Exercise directions> Repeat the items below word for word, from their beginning through the line containing "You are a gardener". Leave the pictures out of your answer.

Dataset records>
········
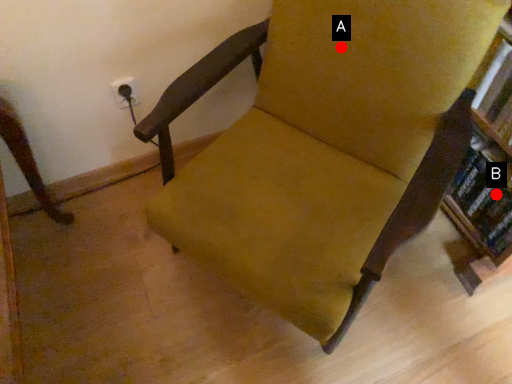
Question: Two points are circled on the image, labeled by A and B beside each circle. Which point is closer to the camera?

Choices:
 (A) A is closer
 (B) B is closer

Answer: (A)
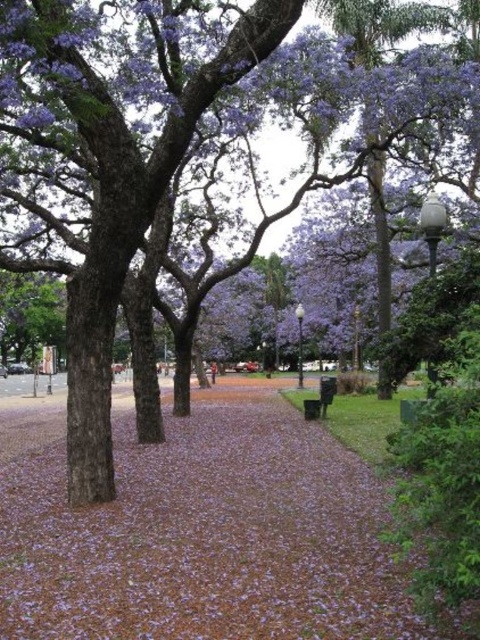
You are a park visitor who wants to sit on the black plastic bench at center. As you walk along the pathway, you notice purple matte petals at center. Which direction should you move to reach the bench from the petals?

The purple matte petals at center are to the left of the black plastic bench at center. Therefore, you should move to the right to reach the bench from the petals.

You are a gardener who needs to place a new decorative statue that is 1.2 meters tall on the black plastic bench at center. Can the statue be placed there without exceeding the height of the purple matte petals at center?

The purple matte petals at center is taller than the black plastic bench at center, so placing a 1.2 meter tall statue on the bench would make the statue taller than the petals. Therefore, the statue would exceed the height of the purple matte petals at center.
········
Result>
Question: Two points are circled on the image, labeled by A and B beside each circle. Which point is closer to the camera?

Choices:
 (A) A is closer
 (B) B is closer

Answer: (A)
You are a park visitor who wants to sit on the black plastic bench at center. As you walk along the pathway, you notice purple matte petals at center. Which direction should you move to reach the bench from the petals?

The purple matte petals at center are to the left of the black plastic bench at center. Therefore, you should move to the right to reach the bench from the petals.

You are a gardener who needs to place a new decorative statue that is 1.2 meters tall on the black plastic bench at center. Can the statue be placed there without exceeding the height of the purple matte petals at center?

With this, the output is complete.